*YOUR GOAL*: Repeat exactly the lines below that lie between the line with "cyan brick B4:C4" and the line with "grey plate O7:O9", counting both of those lines as part of the answer.

*RECORDS TO USE*:
▼

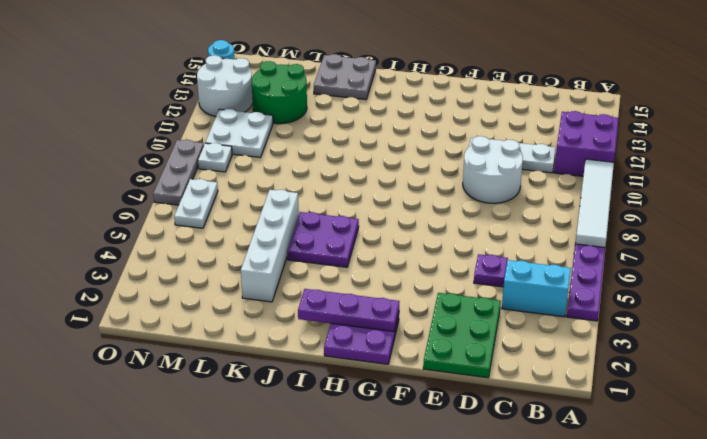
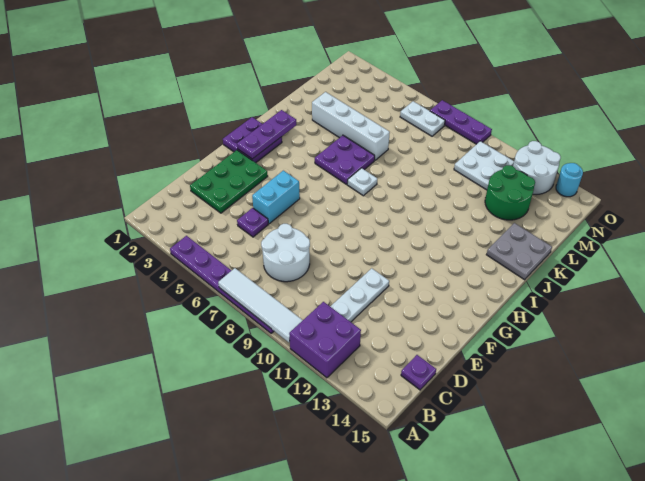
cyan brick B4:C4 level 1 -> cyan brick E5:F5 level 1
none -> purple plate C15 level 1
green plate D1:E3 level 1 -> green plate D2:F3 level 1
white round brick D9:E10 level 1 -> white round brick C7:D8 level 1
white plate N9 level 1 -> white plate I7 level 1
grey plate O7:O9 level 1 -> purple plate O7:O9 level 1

▲
▼

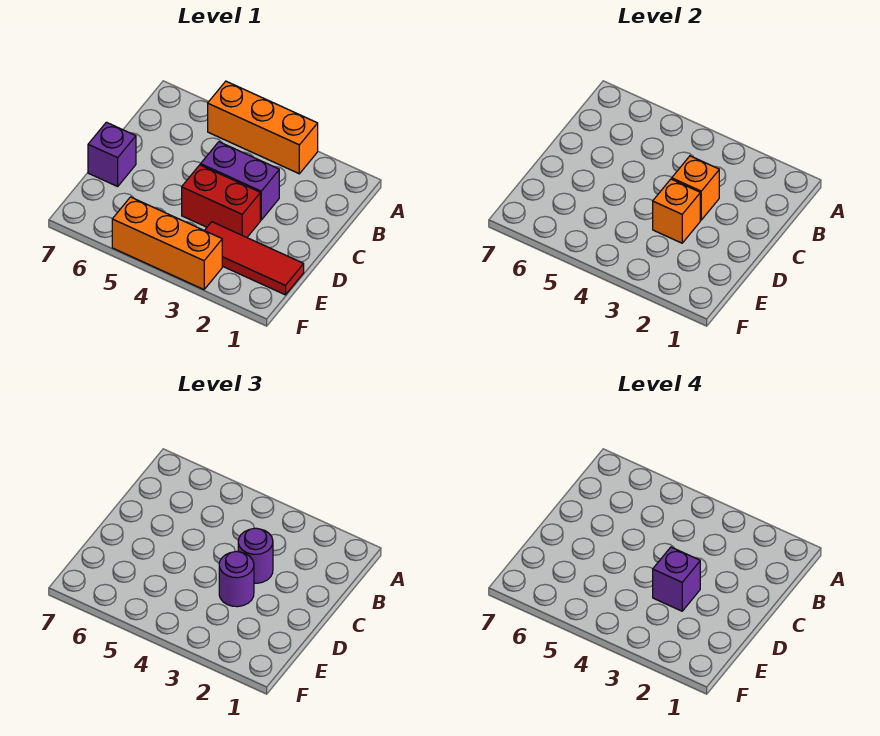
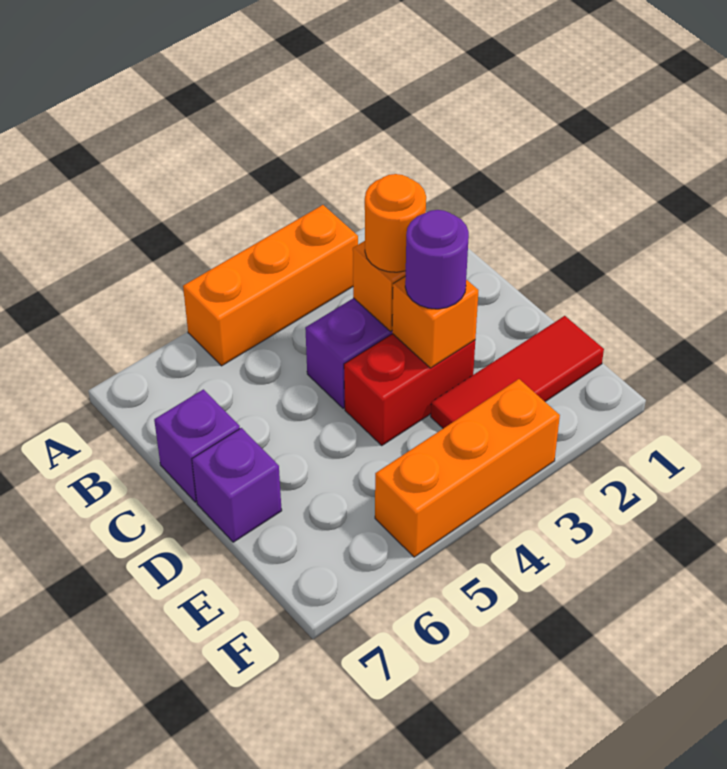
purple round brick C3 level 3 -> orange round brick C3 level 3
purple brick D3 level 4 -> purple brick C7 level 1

▲
▼

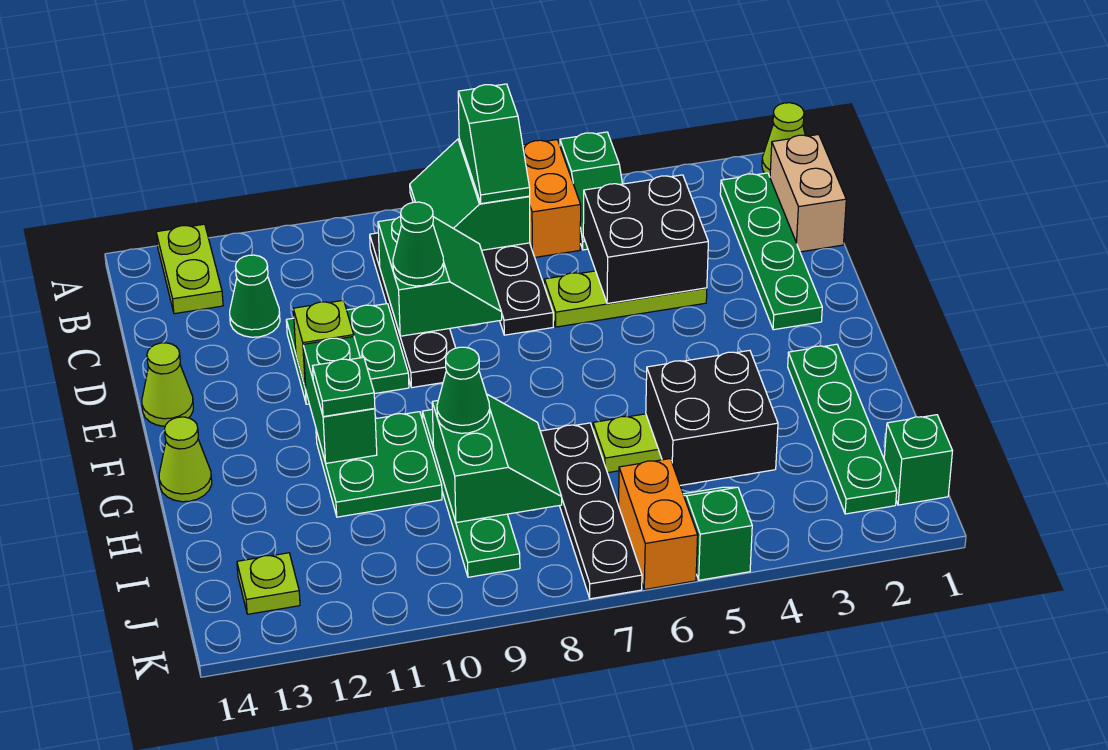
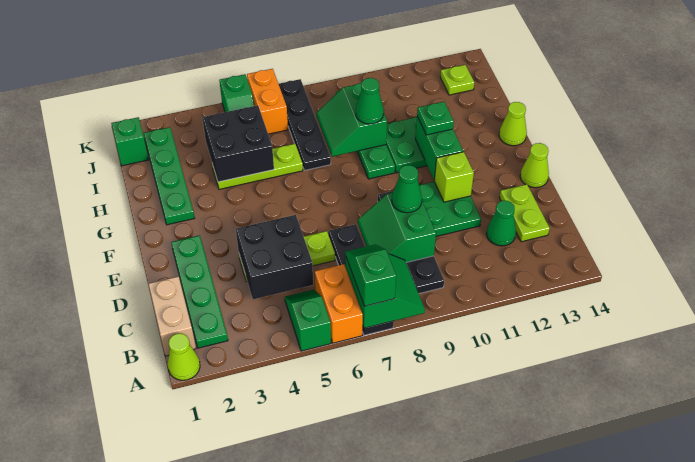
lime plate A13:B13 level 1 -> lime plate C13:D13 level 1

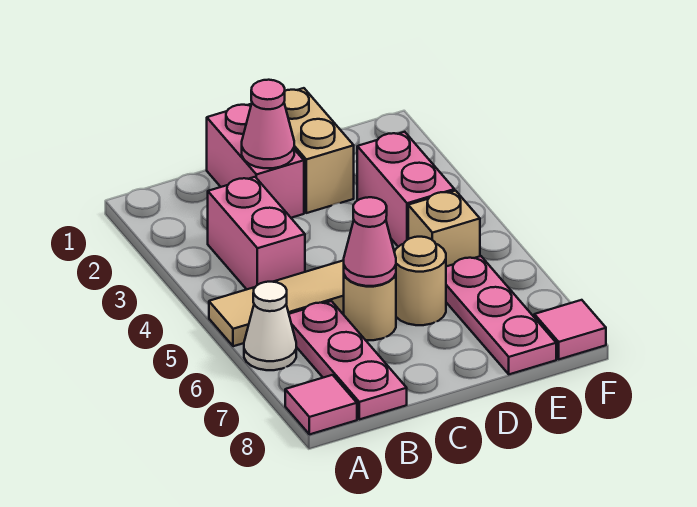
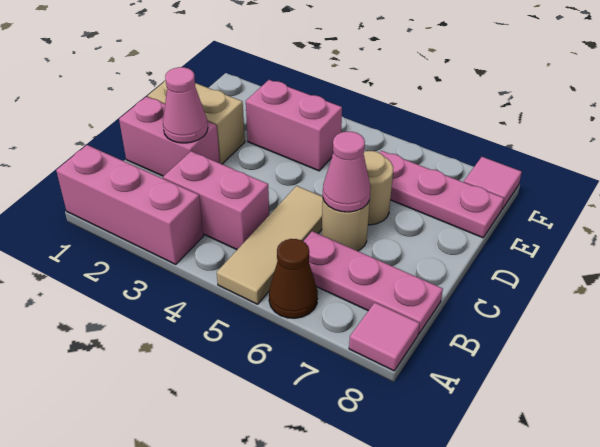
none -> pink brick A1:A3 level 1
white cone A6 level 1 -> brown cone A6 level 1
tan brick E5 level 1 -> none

▲

*OUTPUT BELOW*:
cyan brick B4:C4 level 1 -> cyan brick E5:F5 level 1
none -> purple plate C15 level 1
green plate D1:E3 level 1 -> green plate D2:F3 level 1
white round brick D9:E10 level 1 -> white round brick C7:D8 level 1
white plate N9 level 1 -> white plate I7 level 1
grey plate O7:O9 level 1 -> purple plate O7:O9 level 1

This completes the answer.